| Given exercise |
Count the lines in the material below that contain the string "green", with case mattering, and reply with that number alone.

| Data to process |
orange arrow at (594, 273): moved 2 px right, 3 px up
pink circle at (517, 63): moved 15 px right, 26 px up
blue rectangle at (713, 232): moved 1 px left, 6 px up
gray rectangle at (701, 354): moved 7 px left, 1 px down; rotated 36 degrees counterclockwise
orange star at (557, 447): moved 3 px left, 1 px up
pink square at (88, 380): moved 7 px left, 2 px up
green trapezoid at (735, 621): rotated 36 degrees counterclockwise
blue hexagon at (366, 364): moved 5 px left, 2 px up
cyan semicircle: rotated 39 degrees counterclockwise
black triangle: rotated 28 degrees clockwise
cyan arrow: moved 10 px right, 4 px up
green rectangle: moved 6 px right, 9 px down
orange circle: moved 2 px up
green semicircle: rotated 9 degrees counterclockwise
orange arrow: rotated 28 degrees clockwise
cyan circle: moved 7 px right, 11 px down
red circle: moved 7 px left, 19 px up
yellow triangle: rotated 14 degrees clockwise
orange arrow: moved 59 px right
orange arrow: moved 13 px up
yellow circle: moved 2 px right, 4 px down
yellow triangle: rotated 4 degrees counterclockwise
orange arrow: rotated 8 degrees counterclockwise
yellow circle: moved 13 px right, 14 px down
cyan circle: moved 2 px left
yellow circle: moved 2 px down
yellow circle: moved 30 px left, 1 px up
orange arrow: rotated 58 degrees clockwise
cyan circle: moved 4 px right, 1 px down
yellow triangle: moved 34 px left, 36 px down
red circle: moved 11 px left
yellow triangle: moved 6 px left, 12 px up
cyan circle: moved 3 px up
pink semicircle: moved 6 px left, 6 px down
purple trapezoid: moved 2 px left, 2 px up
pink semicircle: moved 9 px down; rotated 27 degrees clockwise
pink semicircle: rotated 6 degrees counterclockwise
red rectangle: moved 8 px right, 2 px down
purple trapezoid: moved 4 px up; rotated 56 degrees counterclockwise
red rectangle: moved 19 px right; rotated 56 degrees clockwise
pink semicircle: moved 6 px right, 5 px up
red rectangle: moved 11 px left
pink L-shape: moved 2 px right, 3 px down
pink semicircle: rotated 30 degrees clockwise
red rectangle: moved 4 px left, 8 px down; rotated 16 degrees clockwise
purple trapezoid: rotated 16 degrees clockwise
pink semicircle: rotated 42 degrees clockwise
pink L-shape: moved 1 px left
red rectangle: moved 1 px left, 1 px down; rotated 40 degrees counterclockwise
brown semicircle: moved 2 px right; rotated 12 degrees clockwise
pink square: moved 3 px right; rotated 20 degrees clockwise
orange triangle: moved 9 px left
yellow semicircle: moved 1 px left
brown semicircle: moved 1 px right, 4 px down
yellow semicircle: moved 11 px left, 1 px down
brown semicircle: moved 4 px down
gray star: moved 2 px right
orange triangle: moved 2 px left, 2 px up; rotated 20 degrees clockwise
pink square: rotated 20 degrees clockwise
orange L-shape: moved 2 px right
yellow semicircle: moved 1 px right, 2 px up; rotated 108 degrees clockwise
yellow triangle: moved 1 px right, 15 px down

| Output of the task |
3